[Start of Attachment]

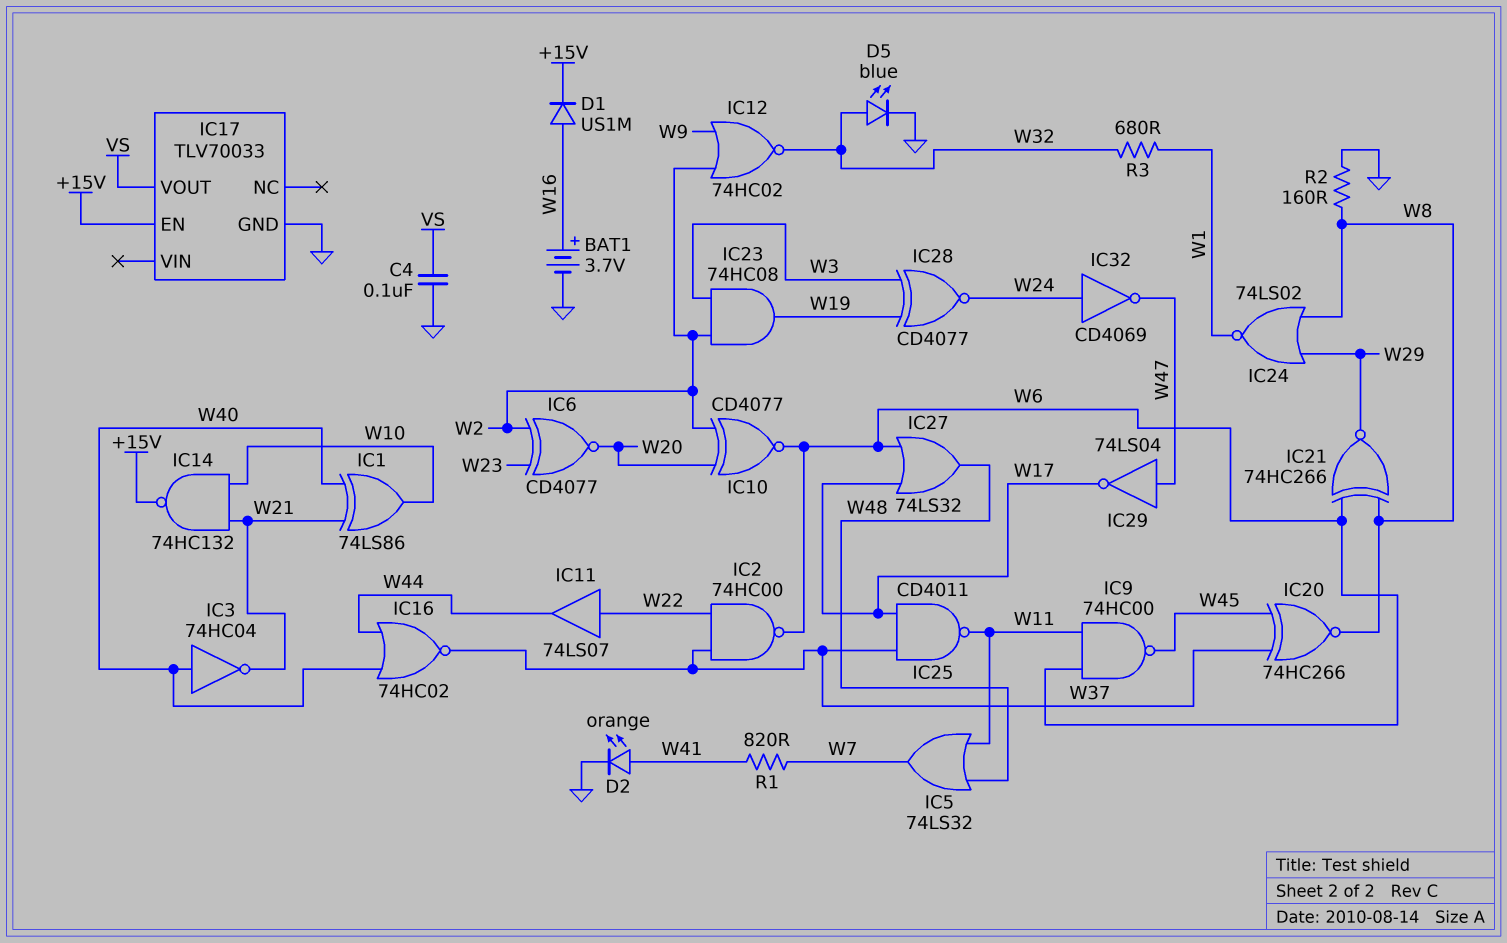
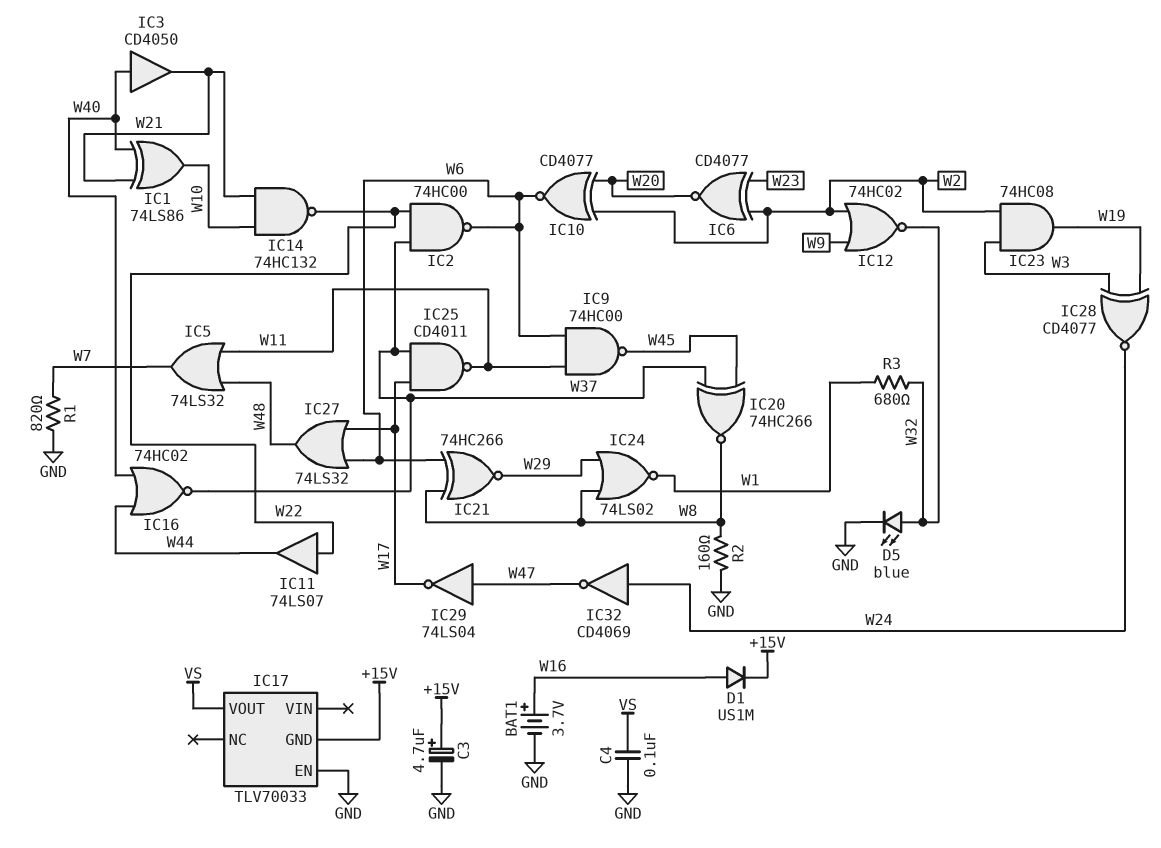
C3: none -> 4.7uF (plus +15V, minus GND)
D2: LED orange (A W41, K GND) -> none
IC3: NOT 74HC04 (in W40, out W21) -> buffer CD4050 (in W40, out W21)
IC14: NAND 74HC132 (in W10, in W21, out +15V) -> NAND 74HC132 (in W10, in W21, out W22)
IC17 pin EN: +15V -> GND
IC17 pin GND: GND -> +15V
R1: 820 (W7, W41) -> 820 (GND, W7)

[End of Attachment]

» To do
Restate precisely, and with nothing added, the lines from the one with "IC17 pin EN: +15V -> GND" through the final line of the material.

» Result of the exercise
IC17 pin EN: +15V -> GND
IC17 pin GND: GND -> +15V
R1: 820 (W7, W41) -> 820 (GND, W7)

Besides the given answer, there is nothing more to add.